### Requirement
The response should consist of every line below, restated exactly, with no pictures.

### Collected data
# # # #

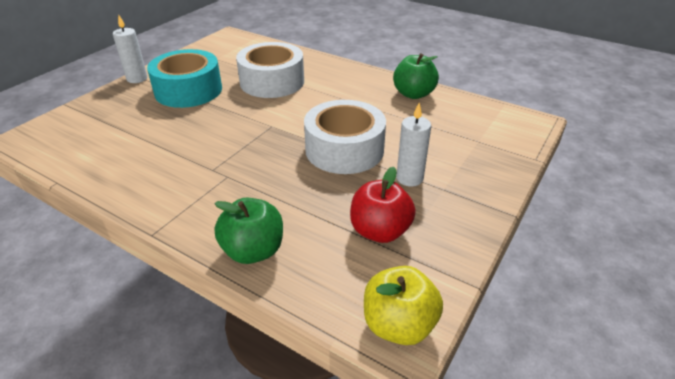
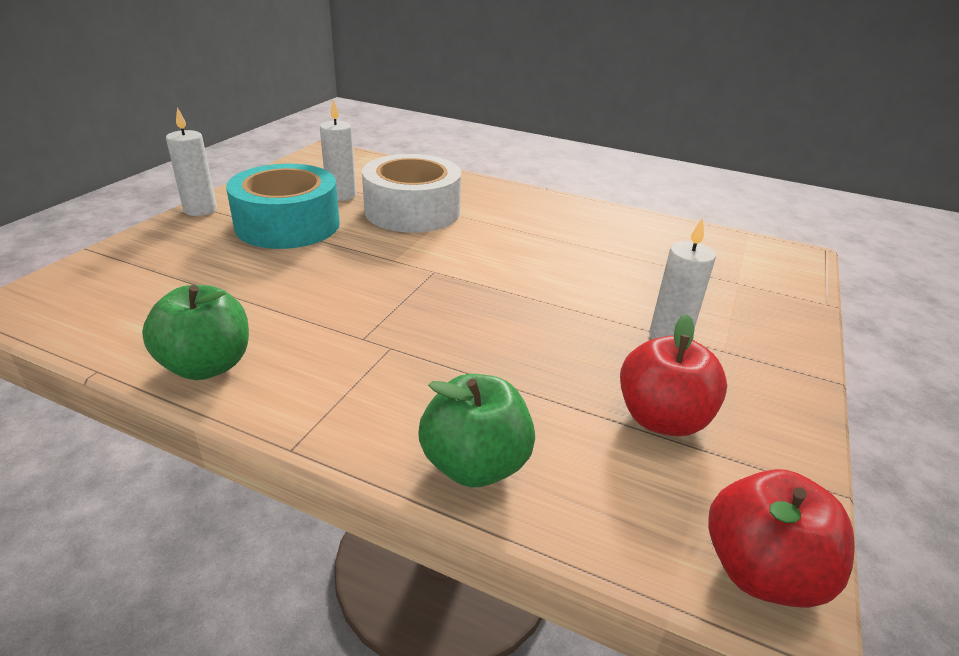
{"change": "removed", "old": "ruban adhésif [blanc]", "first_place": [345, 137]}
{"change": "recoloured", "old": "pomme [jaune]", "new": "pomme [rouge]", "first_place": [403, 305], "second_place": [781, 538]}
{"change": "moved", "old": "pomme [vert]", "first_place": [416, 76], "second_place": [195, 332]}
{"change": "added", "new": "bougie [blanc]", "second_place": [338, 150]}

# # # #

### Reply to the task
{"change": "removed", "old": "ruban adhésif [blanc]", "first_place": [345, 137]}
{"change": "recoloured", "old": "pomme [jaune]", "new": "pomme [rouge]", "first_place": [403, 305], "second_place": [781, 538]}
{"change": "moved", "old": "pomme [vert]", "first_place": [416, 76], "second_place": [195, 332]}
{"change": "added", "new": "bougie [blanc]", "second_place": [338, 150]}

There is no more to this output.